Task to carry out | Look through the material below and show every line with the word "blue".

::::::::::

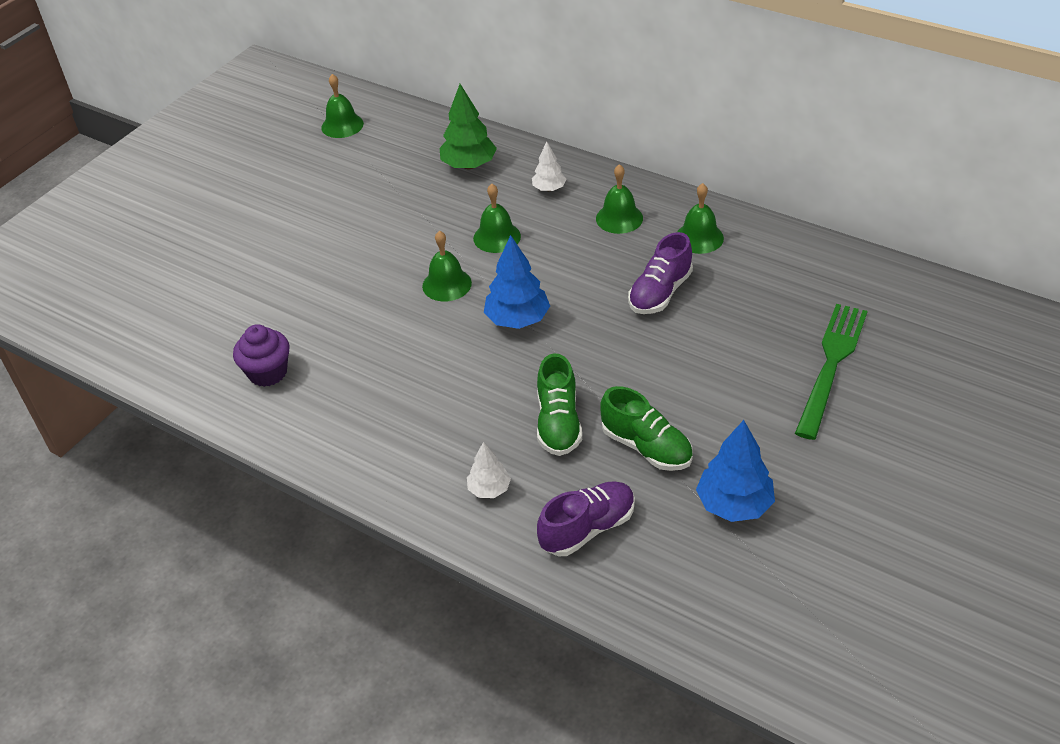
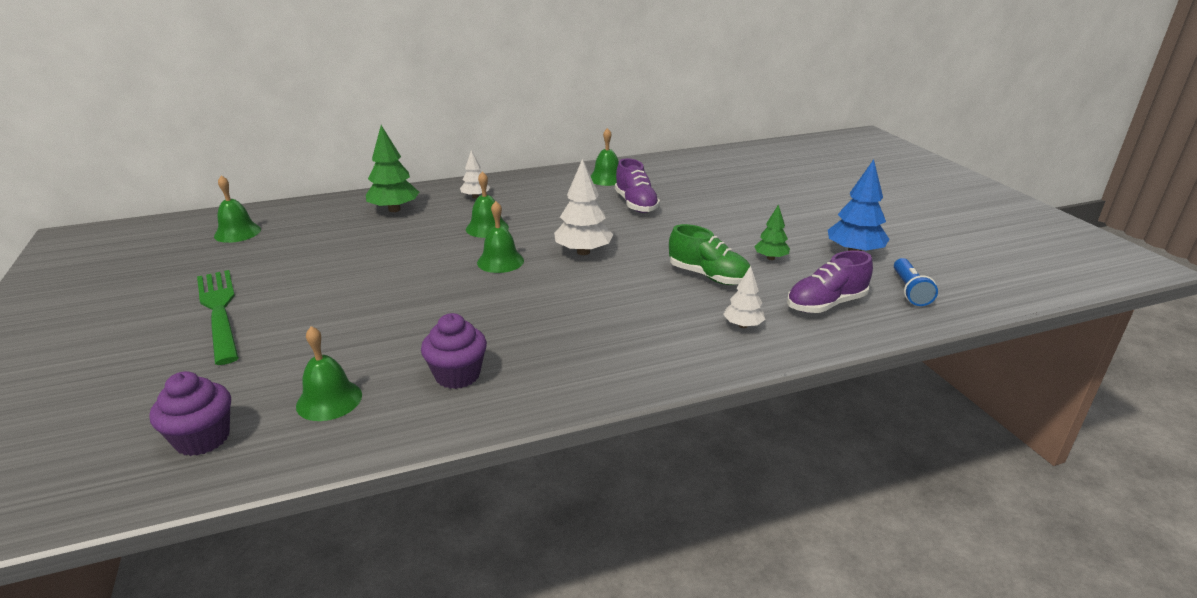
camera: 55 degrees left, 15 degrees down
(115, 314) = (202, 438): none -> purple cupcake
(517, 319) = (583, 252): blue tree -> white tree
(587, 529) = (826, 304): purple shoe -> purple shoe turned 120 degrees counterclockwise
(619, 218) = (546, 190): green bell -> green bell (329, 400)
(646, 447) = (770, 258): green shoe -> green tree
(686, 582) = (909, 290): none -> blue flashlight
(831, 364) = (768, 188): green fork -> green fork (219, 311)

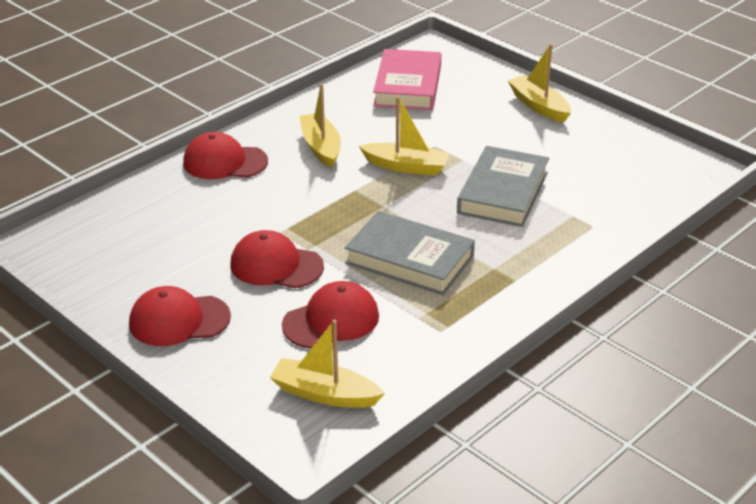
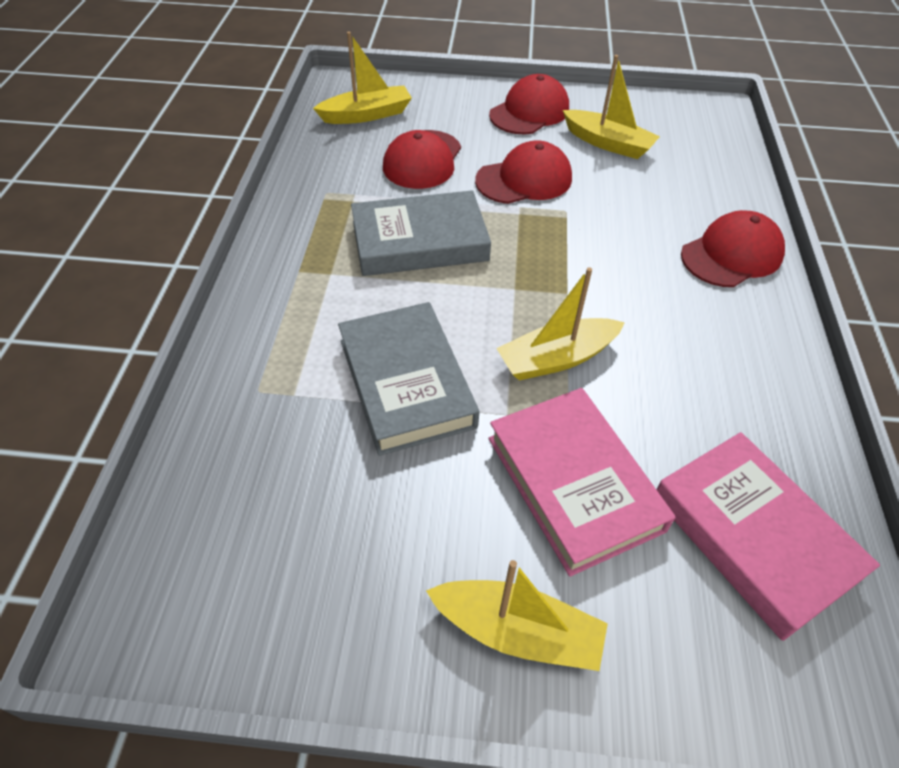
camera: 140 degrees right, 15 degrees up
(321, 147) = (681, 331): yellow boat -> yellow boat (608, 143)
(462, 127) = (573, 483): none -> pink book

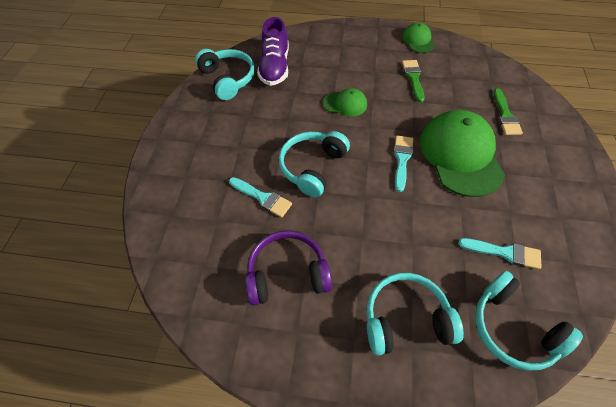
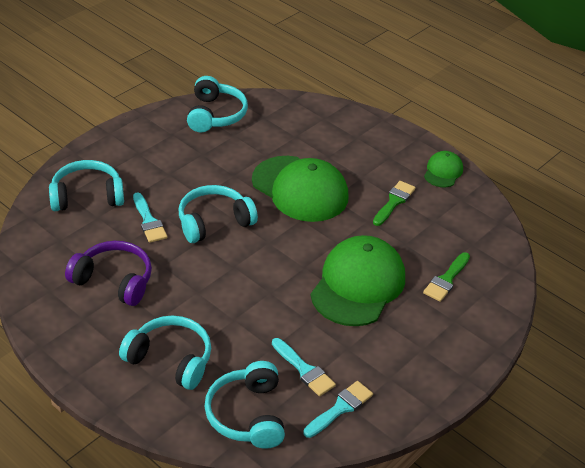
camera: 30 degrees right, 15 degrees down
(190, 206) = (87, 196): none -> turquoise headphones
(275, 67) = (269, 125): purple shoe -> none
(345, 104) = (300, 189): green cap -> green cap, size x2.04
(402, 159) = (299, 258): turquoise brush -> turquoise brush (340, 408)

::::::::::

Answer |
(517, 319) = (583, 252): blue tree -> white tree
(686, 582) = (909, 290): none -> blue flashlight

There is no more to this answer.